[LISTED ENTRIES — start]

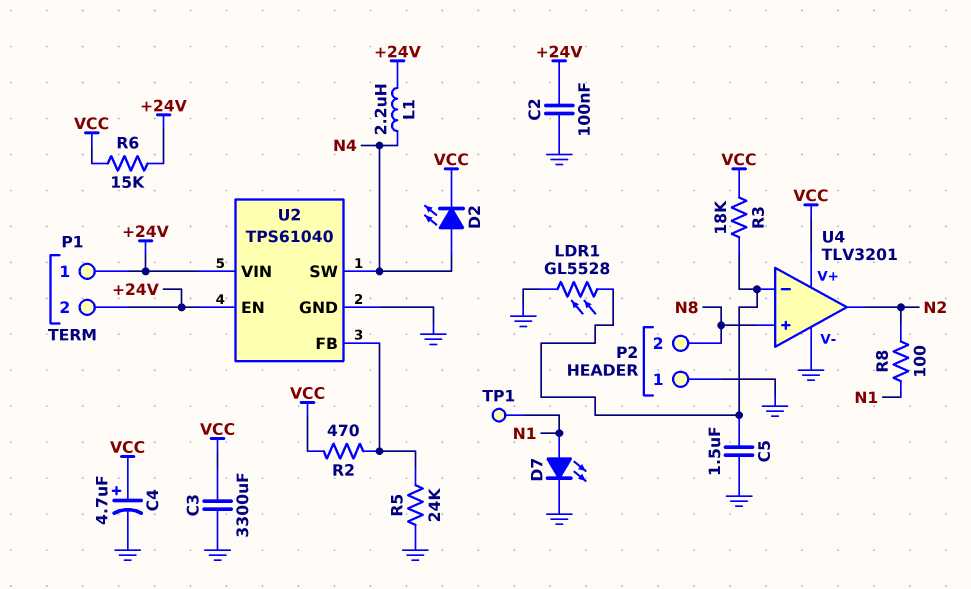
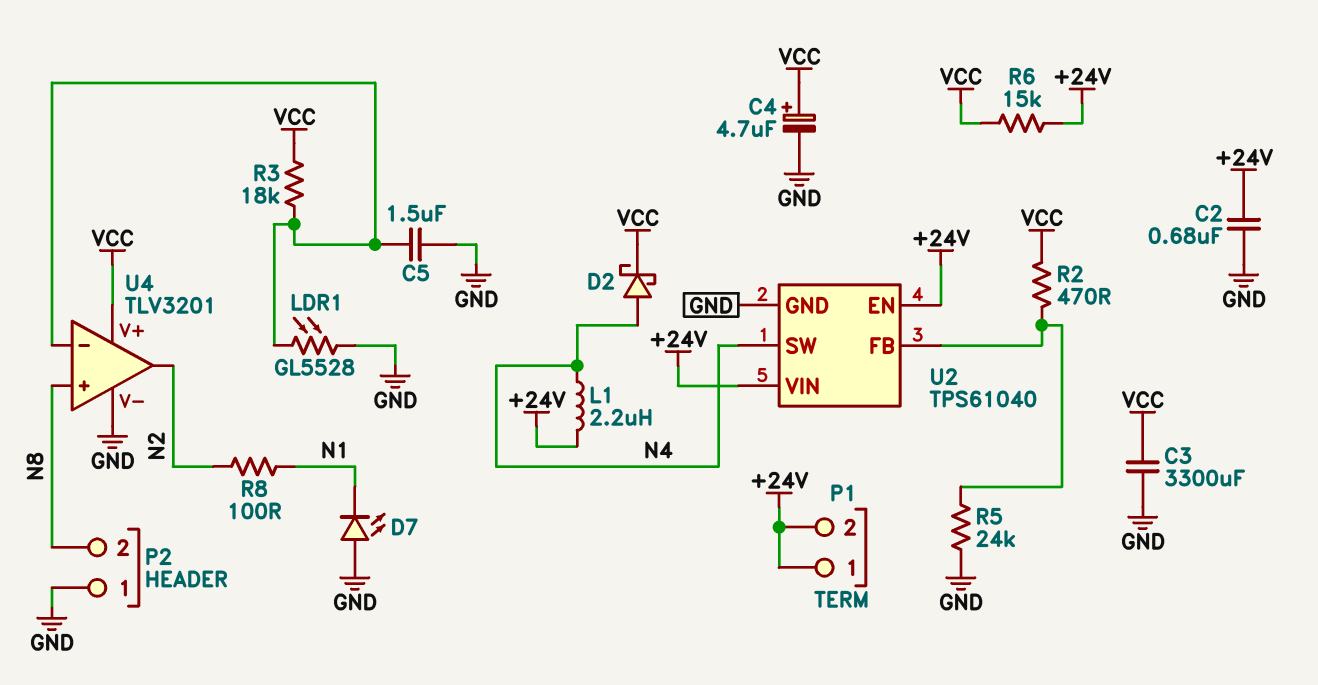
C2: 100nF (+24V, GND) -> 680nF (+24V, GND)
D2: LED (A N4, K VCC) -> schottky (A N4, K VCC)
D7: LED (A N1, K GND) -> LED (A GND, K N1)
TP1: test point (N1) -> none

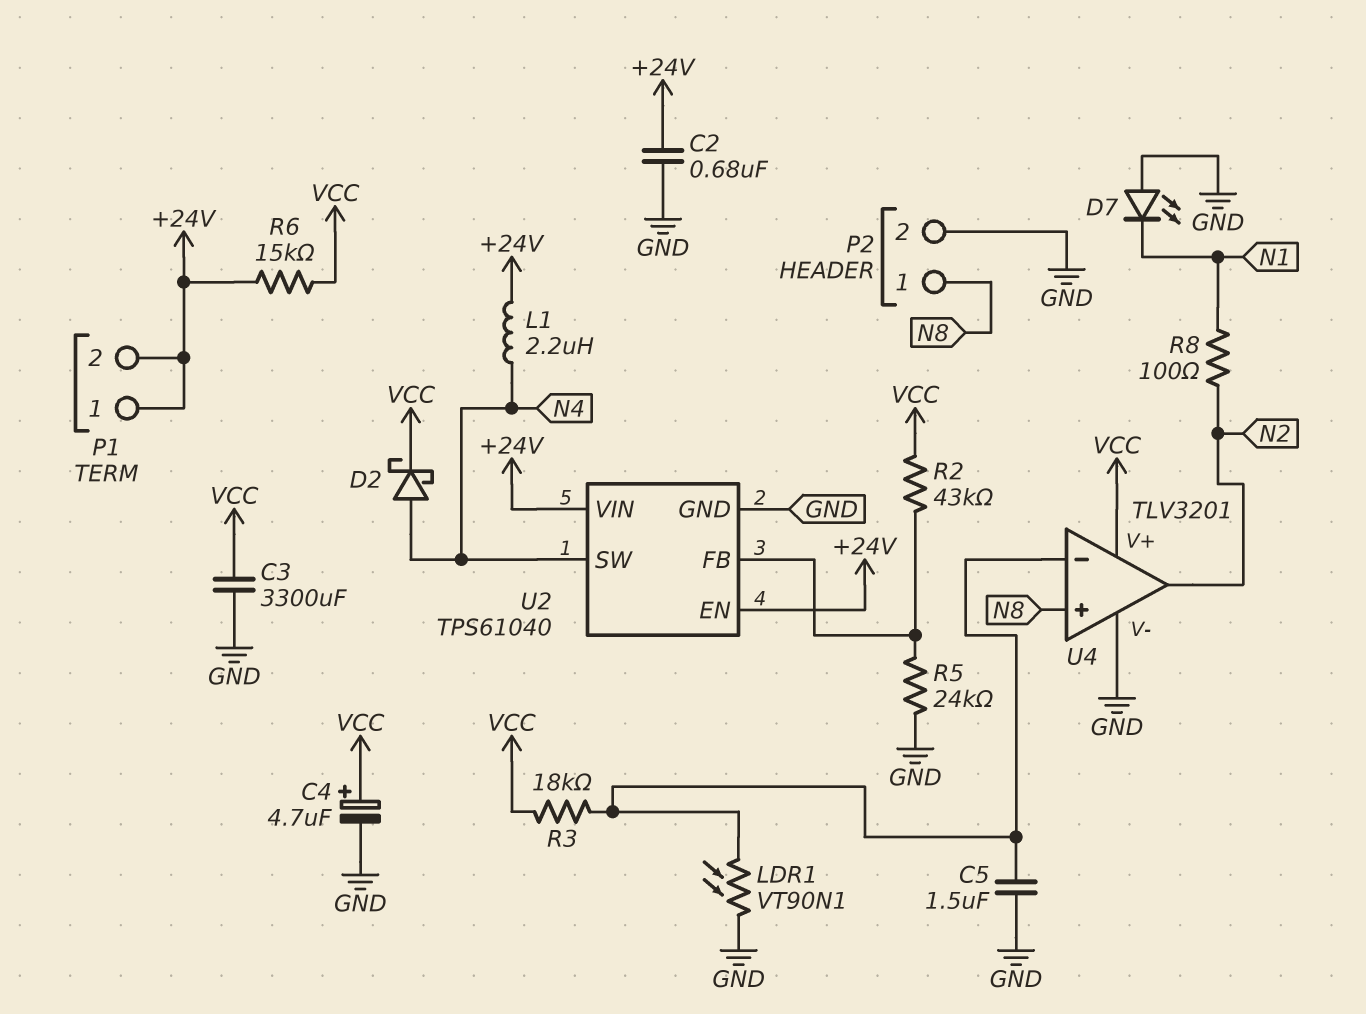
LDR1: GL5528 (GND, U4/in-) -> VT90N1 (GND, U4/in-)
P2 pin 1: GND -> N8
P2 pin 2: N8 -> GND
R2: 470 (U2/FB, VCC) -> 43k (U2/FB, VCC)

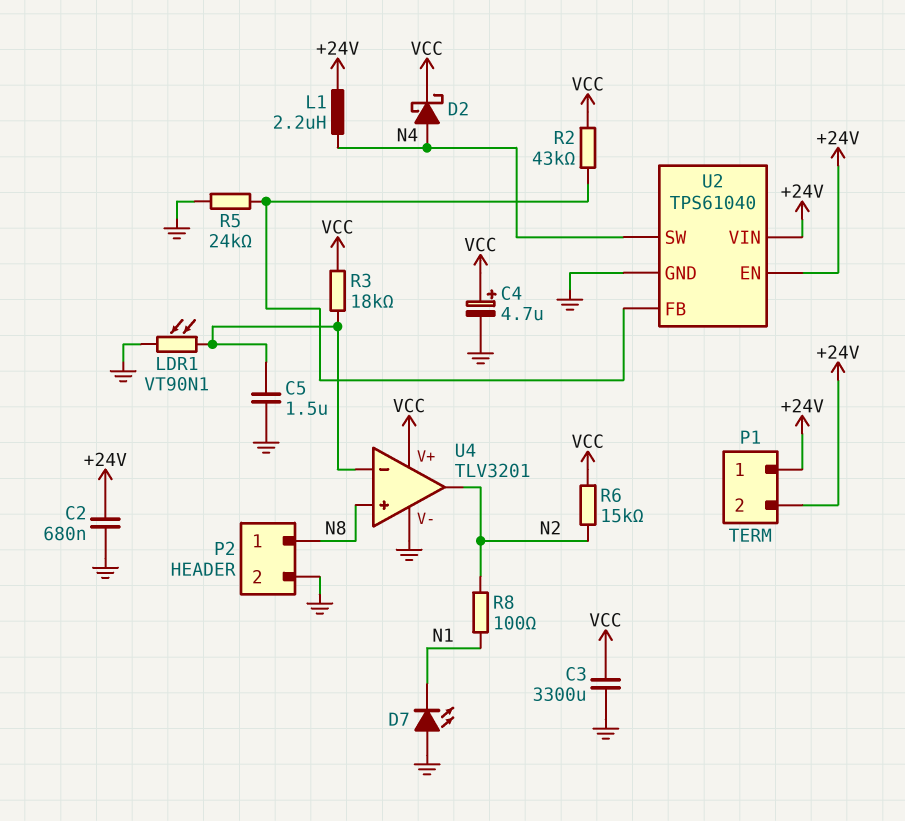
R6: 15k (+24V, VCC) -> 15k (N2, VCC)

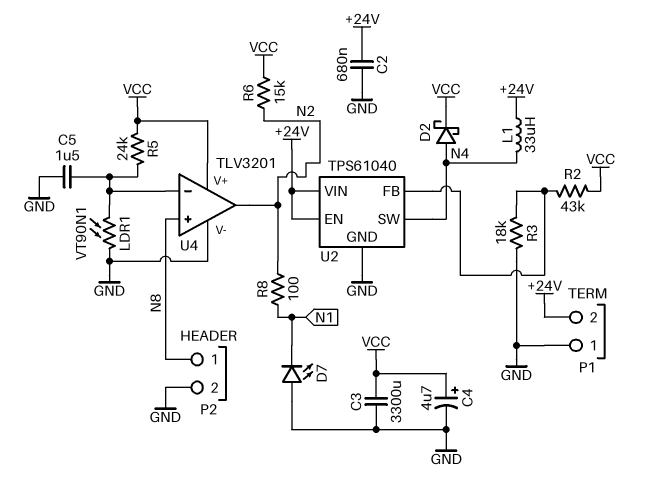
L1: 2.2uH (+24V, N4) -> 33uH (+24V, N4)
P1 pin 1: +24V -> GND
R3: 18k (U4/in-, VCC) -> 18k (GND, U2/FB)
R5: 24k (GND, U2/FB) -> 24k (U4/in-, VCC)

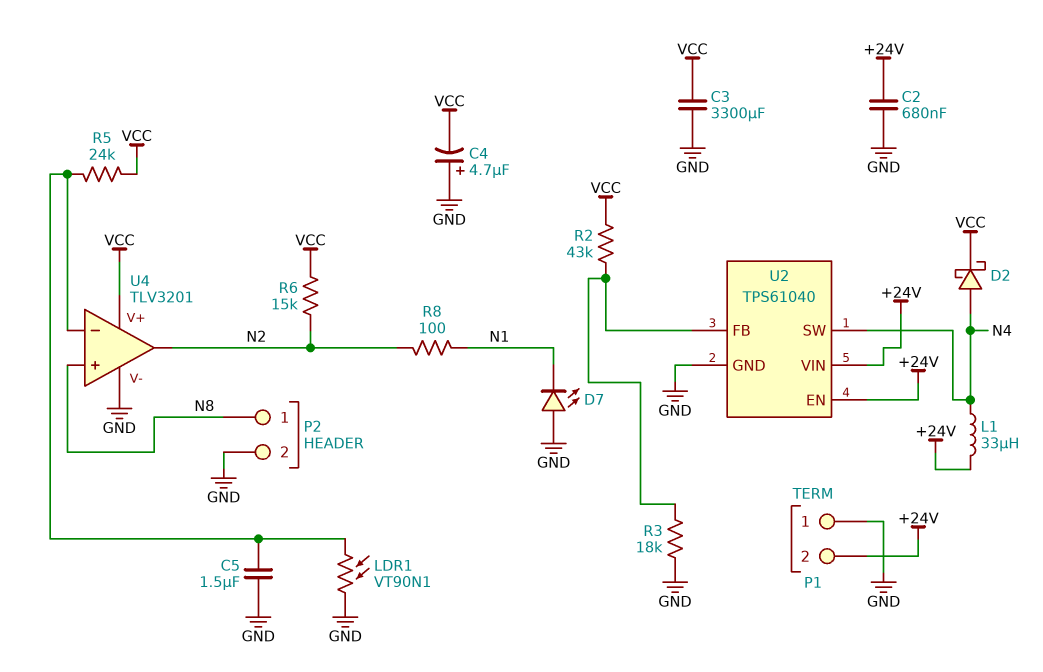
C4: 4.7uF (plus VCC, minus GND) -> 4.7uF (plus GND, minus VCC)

[LISTED ENTRIES — finish]
[LISTED ENTRIES — start]

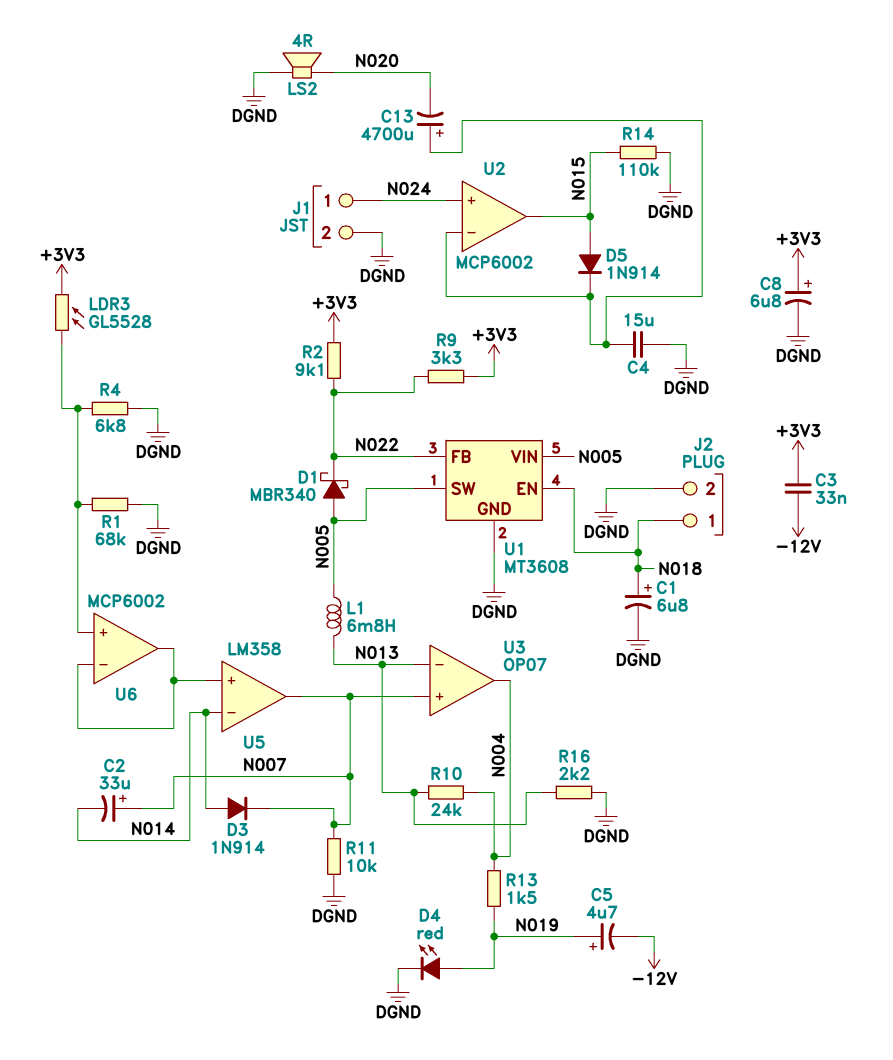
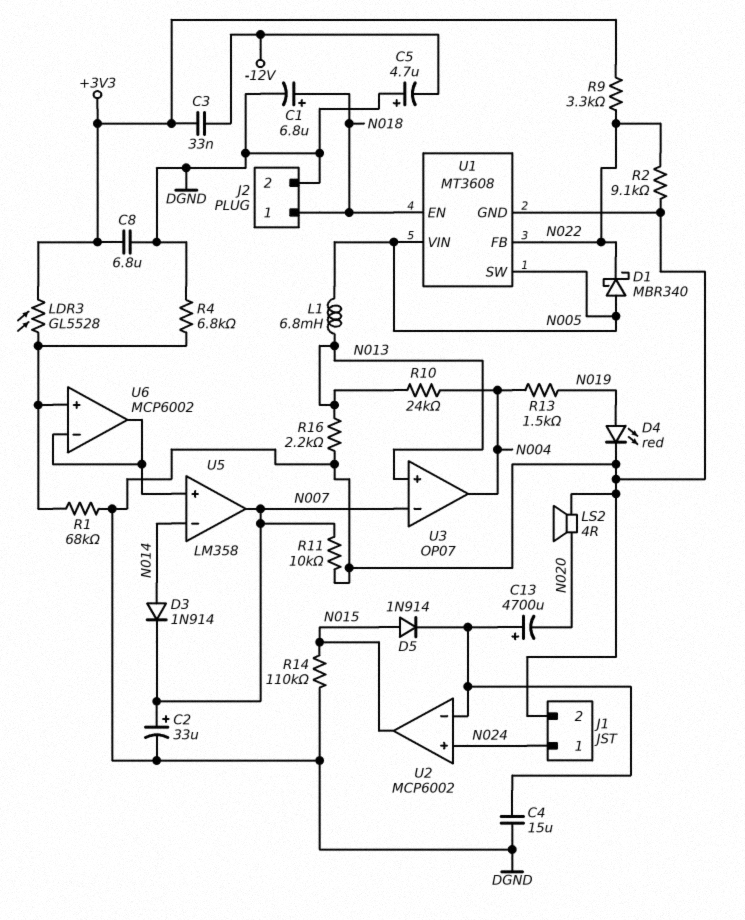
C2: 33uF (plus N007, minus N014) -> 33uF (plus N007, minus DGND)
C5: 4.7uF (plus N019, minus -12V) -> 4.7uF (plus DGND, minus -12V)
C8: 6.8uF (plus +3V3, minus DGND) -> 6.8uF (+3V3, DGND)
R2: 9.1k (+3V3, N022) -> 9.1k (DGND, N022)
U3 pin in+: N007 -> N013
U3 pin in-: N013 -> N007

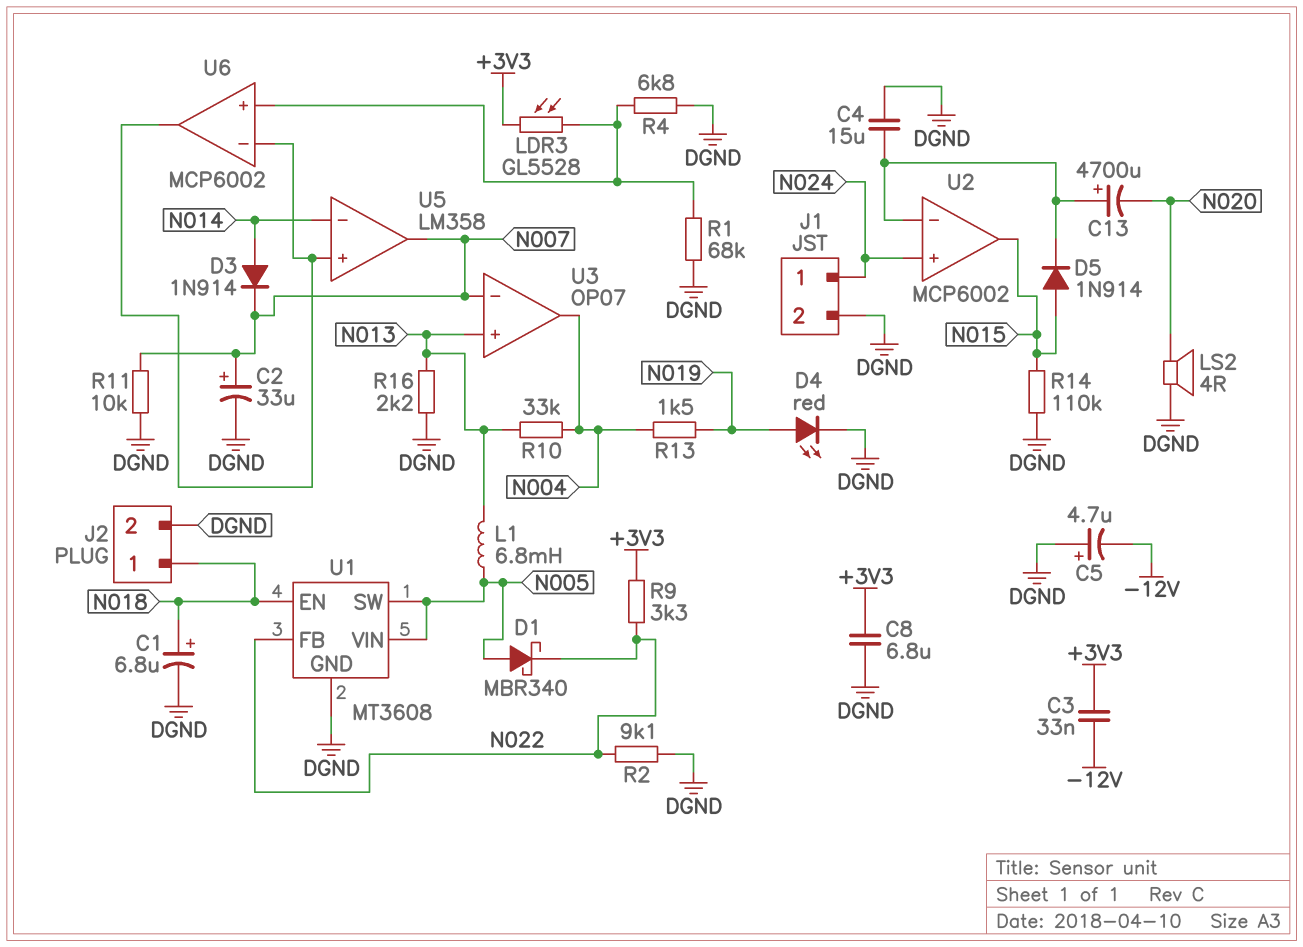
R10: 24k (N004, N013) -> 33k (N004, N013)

[LISTED ENTRIES — finish]

WORK REQUIRED =>
What belongs in the answer is each line above from the line with "D7: LED (A N1, K GND) -> LED (A GND, K N1)" to the line with "C4: 4.7uF (plus", inclusive, reproduced exactly and free of pictures.

RESULT OF THE EXERCISE =>
D7: LED (A N1, K GND) -> LED (A GND, K N1)
TP1: test point (N1) -> none

LDR1: GL5528 (GND, U4/in-) -> VT90N1 (GND, U4/in-)
P2 pin 1: GND -> N8
P2 pin 2: N8 -> GND
R2: 470 (U2/FB, VCC) -> 43k (U2/FB, VCC)

R6: 15k (+24V, VCC) -> 15k (N2, VCC)

L1: 2.2uH (+24V, N4) -> 33uH (+24V, N4)
P1 pin 1: +24V -> GND
R3: 18k (U4/in-, VCC) -> 18k (GND, U2/FB)
R5: 24k (GND, U2/FB) -> 24k (U4/in-, VCC)

C4: 4.7uF (plus VCC, minus GND) -> 4.7uF (plus GND, minus VCC)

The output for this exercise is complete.